Scene edit records:
┌──

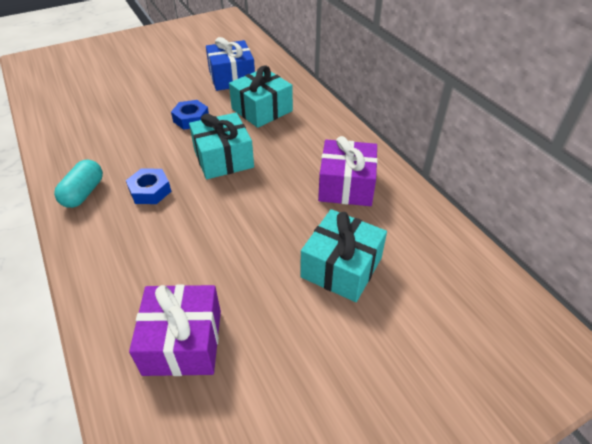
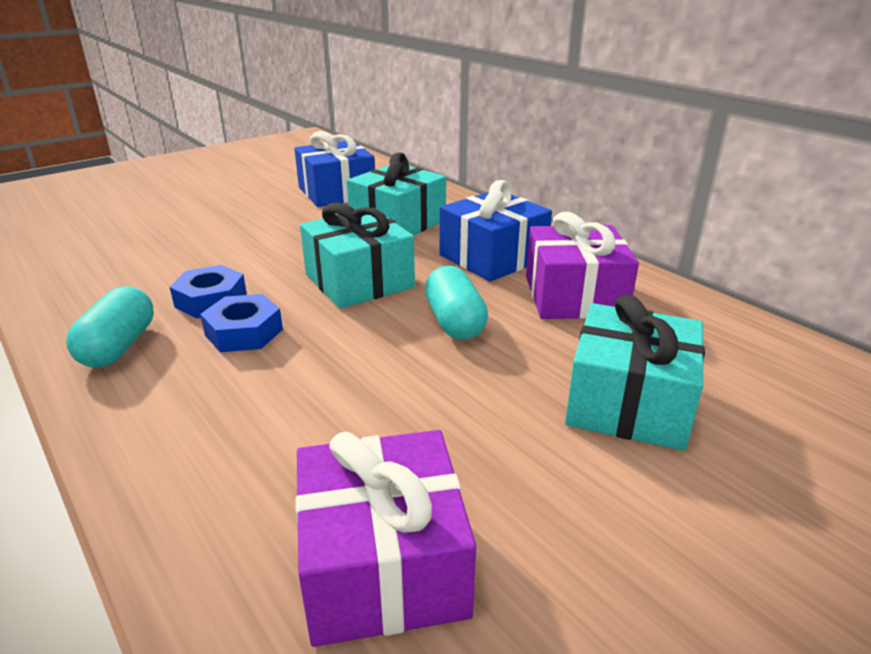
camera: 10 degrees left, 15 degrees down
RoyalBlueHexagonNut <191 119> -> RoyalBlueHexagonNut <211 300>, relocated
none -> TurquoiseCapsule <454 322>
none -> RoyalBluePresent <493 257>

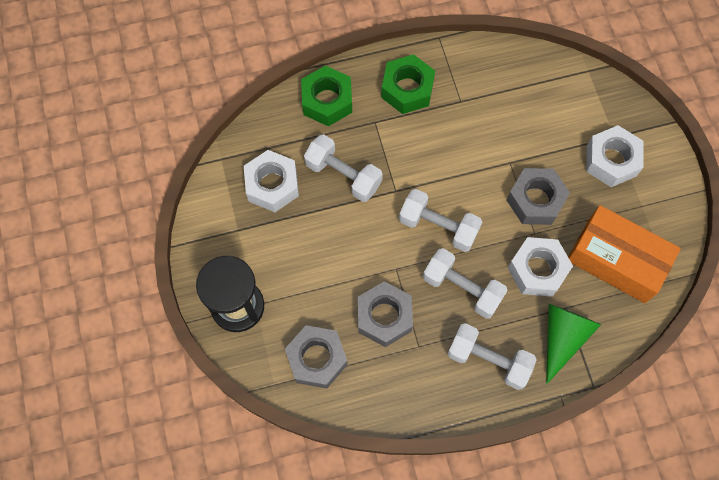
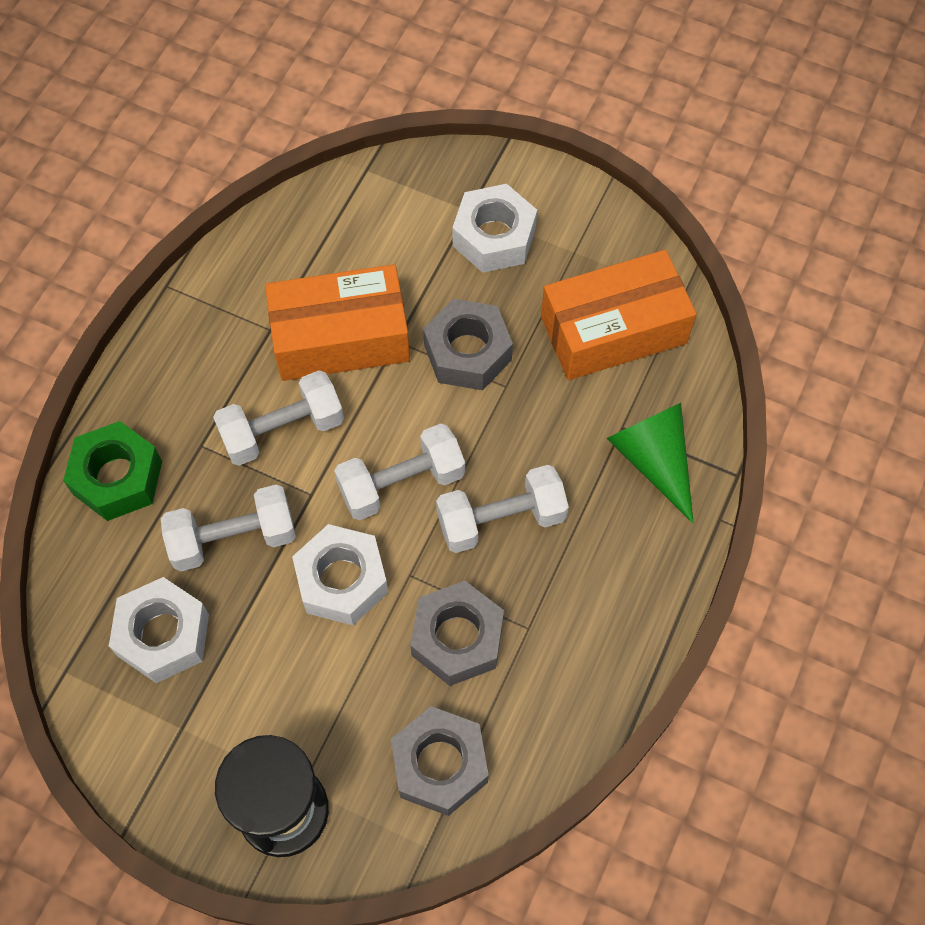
camera: 50 degrees left, 5 degrees down
PureWhiteFreeWeight <488 360> -> PureWhiteFreeWeight <282 430>, relocated
none -> OrangeColouredParcel <340 338>
PureWhiteHexagonNut <537 270> -> PureWhiteHexagonNut <342 580>, relocated
GreenHexagonNut <407 89> -> none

└──

▶ **Assignment**
The answer must be an exact copy of the lines above, from the start of the records through the line with "none -> TurquoiseCapsule <454 322>", and of nothing else; no pictures belong in it.

▶ **Output for this exercise**
camera: 10 degrees left, 15 degrees down
RoyalBlueHexagonNut <191 119> -> RoyalBlueHexagonNut <211 300>, relocated
none -> TurquoiseCapsule <454 322>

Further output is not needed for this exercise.